• TASK DATA
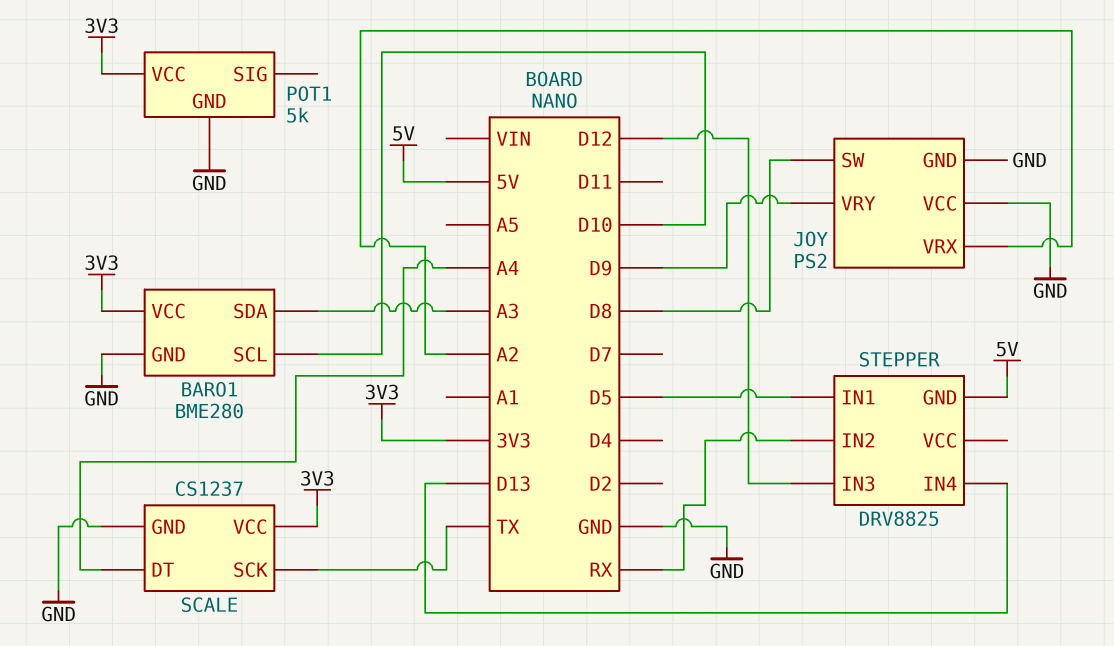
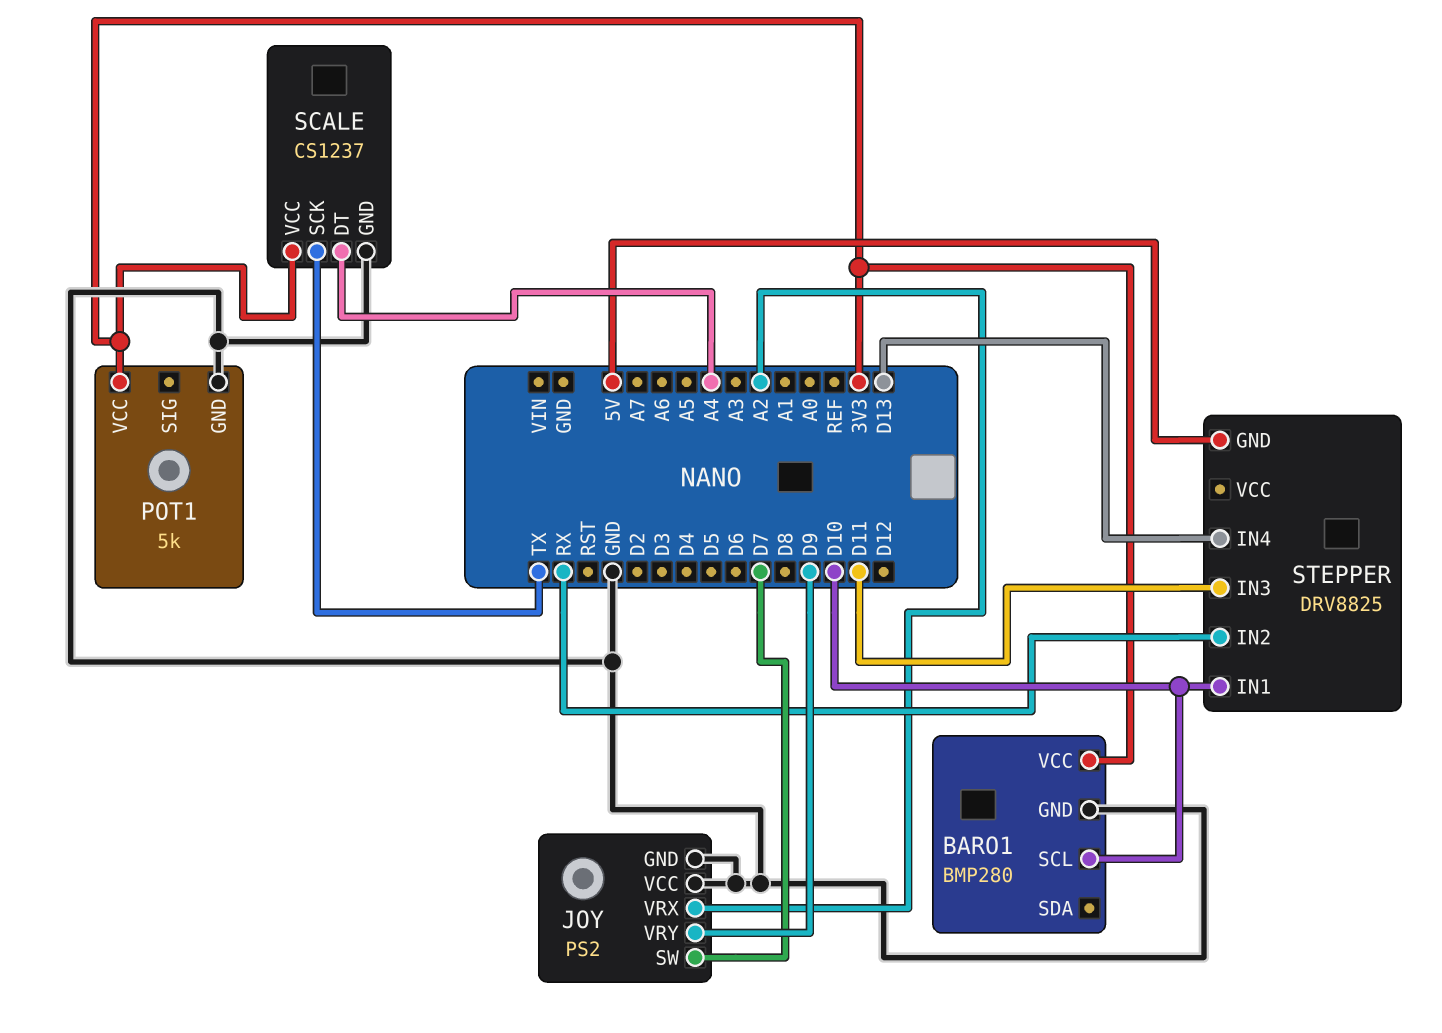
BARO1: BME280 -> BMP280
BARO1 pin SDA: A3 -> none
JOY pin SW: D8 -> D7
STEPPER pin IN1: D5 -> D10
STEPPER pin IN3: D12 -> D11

...

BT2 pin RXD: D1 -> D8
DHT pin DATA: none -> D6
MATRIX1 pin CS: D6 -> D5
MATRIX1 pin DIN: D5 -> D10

• DIRECTIONS
Copy out each line of the data above, exactly, if it lies between the line holding "BT2 pin RXD: D1 -> D8" and the line holding "MATRIX1 pin DIN: D5 -> D10", inclusive; copy no other line.

• TASK RESULT
BT2 pin RXD: D1 -> D8
DHT pin DATA: none -> D6
MATRIX1 pin CS: D6 -> D5
MATRIX1 pin DIN: D5 -> D10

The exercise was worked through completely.